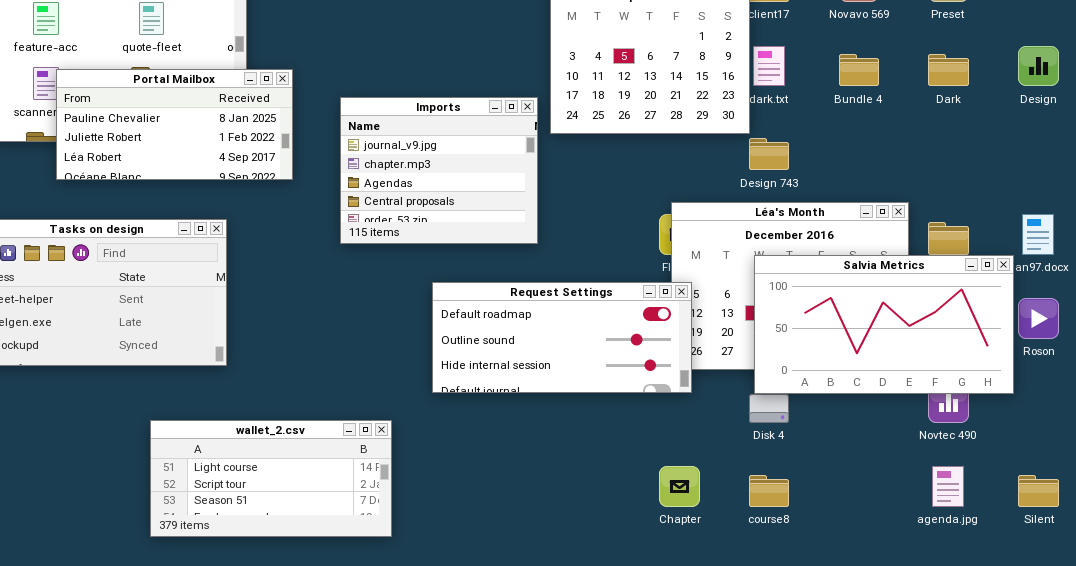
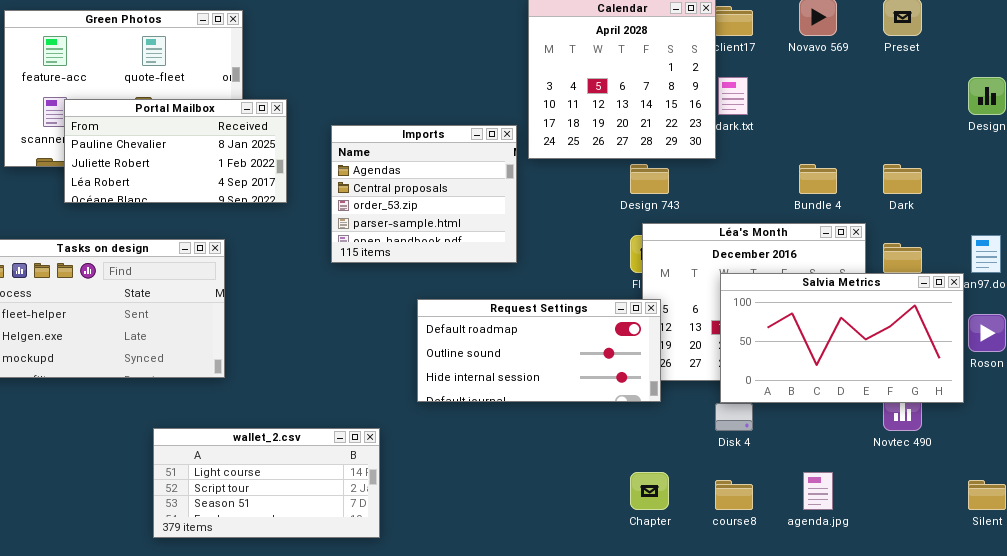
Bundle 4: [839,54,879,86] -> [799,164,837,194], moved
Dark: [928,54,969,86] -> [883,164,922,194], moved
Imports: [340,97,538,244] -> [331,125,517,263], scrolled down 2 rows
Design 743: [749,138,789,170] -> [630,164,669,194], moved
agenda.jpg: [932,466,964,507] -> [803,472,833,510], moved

WORK TASK. Return every record exactly, minus the pictures.

RESULT OF THIS TASK.
Bundle 4: [839,54,879,86] -> [799,164,837,194], moved
Dark: [928,54,969,86] -> [883,164,922,194], moved
Imports: [340,97,538,244] -> [331,125,517,263], scrolled down 2 rows
Design 743: [749,138,789,170] -> [630,164,669,194], moved
agenda.jpg: [932,466,964,507] -> [803,472,833,510], moved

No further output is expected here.